**TASK PROMPT**
Please write out every line of the material below word for word, leaving out the pictures.

**STORED DATA**
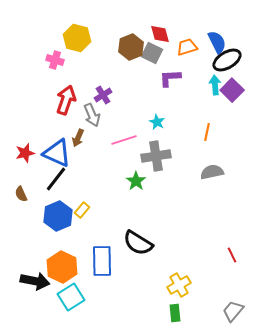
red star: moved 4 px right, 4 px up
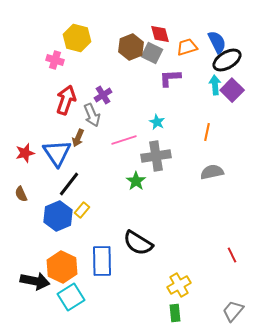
blue triangle: rotated 32 degrees clockwise
black line: moved 13 px right, 5 px down
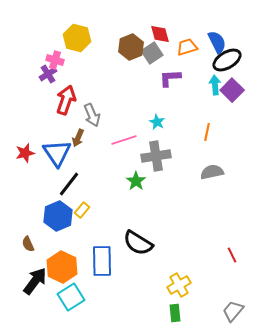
gray square: rotated 30 degrees clockwise
purple cross: moved 55 px left, 21 px up
brown semicircle: moved 7 px right, 50 px down
black arrow: rotated 64 degrees counterclockwise
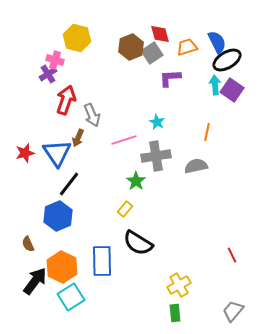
purple square: rotated 10 degrees counterclockwise
gray semicircle: moved 16 px left, 6 px up
yellow rectangle: moved 43 px right, 1 px up
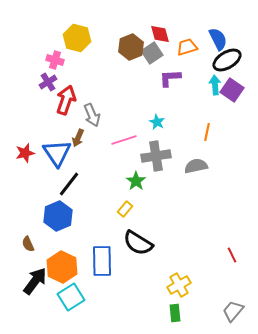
blue semicircle: moved 1 px right, 3 px up
purple cross: moved 8 px down
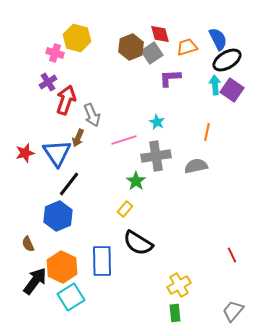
pink cross: moved 7 px up
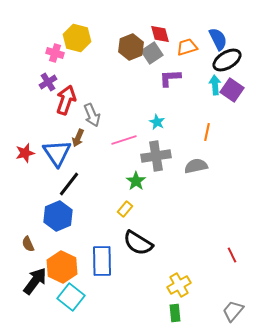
cyan square: rotated 20 degrees counterclockwise
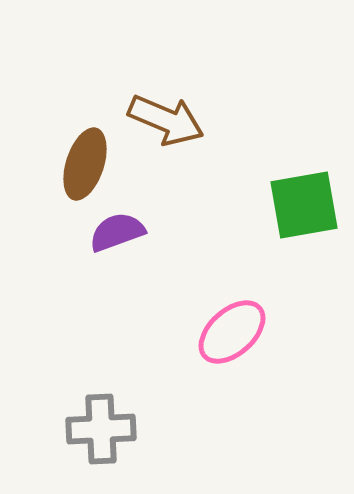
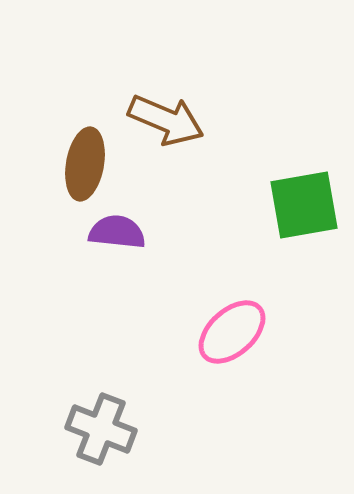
brown ellipse: rotated 8 degrees counterclockwise
purple semicircle: rotated 26 degrees clockwise
gray cross: rotated 24 degrees clockwise
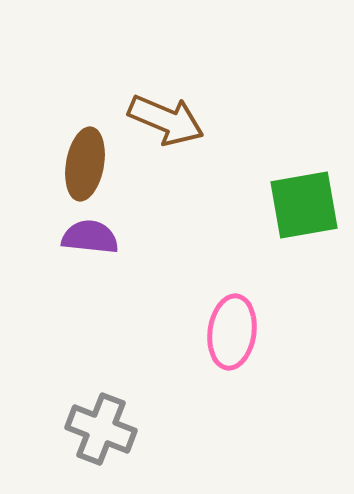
purple semicircle: moved 27 px left, 5 px down
pink ellipse: rotated 40 degrees counterclockwise
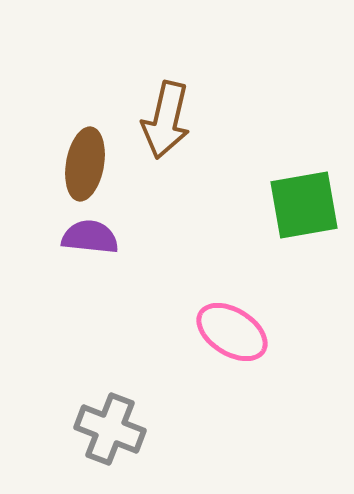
brown arrow: rotated 80 degrees clockwise
pink ellipse: rotated 66 degrees counterclockwise
gray cross: moved 9 px right
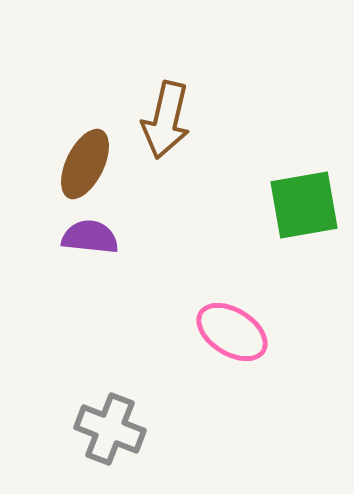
brown ellipse: rotated 16 degrees clockwise
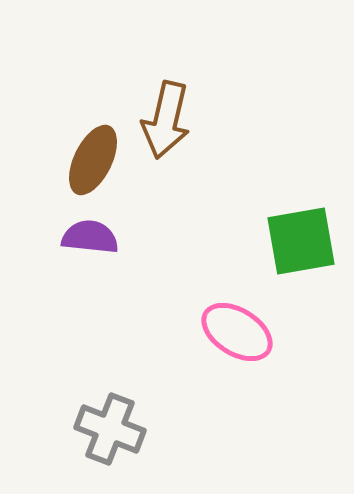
brown ellipse: moved 8 px right, 4 px up
green square: moved 3 px left, 36 px down
pink ellipse: moved 5 px right
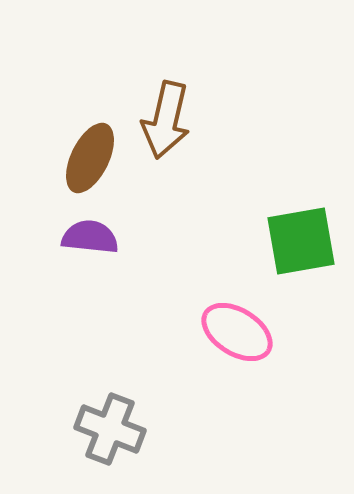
brown ellipse: moved 3 px left, 2 px up
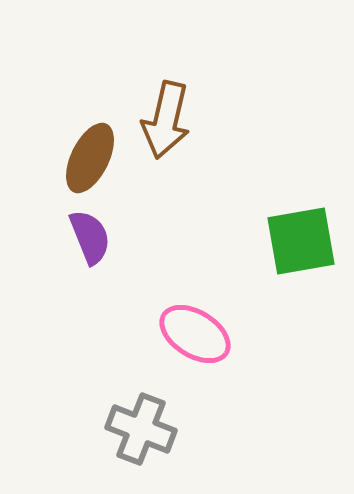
purple semicircle: rotated 62 degrees clockwise
pink ellipse: moved 42 px left, 2 px down
gray cross: moved 31 px right
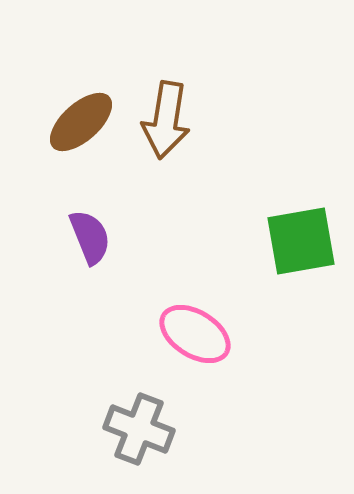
brown arrow: rotated 4 degrees counterclockwise
brown ellipse: moved 9 px left, 36 px up; rotated 22 degrees clockwise
gray cross: moved 2 px left
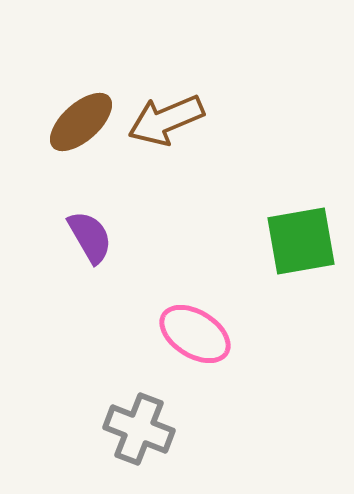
brown arrow: rotated 58 degrees clockwise
purple semicircle: rotated 8 degrees counterclockwise
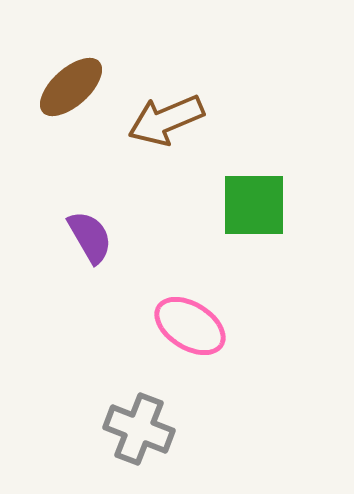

**FINAL ANSWER**
red star: moved 4 px right, 4 px up
blue triangle: rotated 32 degrees clockwise
black line: moved 13 px right, 5 px down
gray square: rotated 30 degrees clockwise
purple cross: moved 55 px left, 21 px up
brown semicircle: moved 7 px right, 50 px down
black arrow: rotated 64 degrees counterclockwise
purple square: rotated 10 degrees counterclockwise
gray semicircle: moved 16 px left, 6 px up
yellow rectangle: moved 43 px right, 1 px up
blue semicircle: moved 1 px right, 3 px up
purple cross: moved 8 px down
pink cross: moved 7 px up
cyan square: rotated 20 degrees counterclockwise
brown ellipse: rotated 8 degrees counterclockwise
purple semicircle: rotated 26 degrees clockwise
gray cross: rotated 24 degrees clockwise
purple semicircle: moved 27 px left, 5 px down
pink ellipse: rotated 40 degrees counterclockwise
brown arrow: rotated 80 degrees clockwise
pink ellipse: rotated 66 degrees counterclockwise
gray cross: moved 9 px right
brown ellipse: rotated 16 degrees clockwise
brown ellipse: moved 8 px right, 4 px up
green square: moved 3 px left, 36 px down
pink ellipse: moved 5 px right
brown ellipse: moved 3 px left, 2 px up
purple semicircle: rotated 62 degrees clockwise
pink ellipse: moved 42 px left, 2 px down
gray cross: moved 31 px right
brown arrow: rotated 4 degrees counterclockwise
brown ellipse: moved 9 px left, 36 px up; rotated 22 degrees clockwise
gray cross: moved 2 px left
brown arrow: rotated 58 degrees clockwise
purple semicircle: rotated 8 degrees counterclockwise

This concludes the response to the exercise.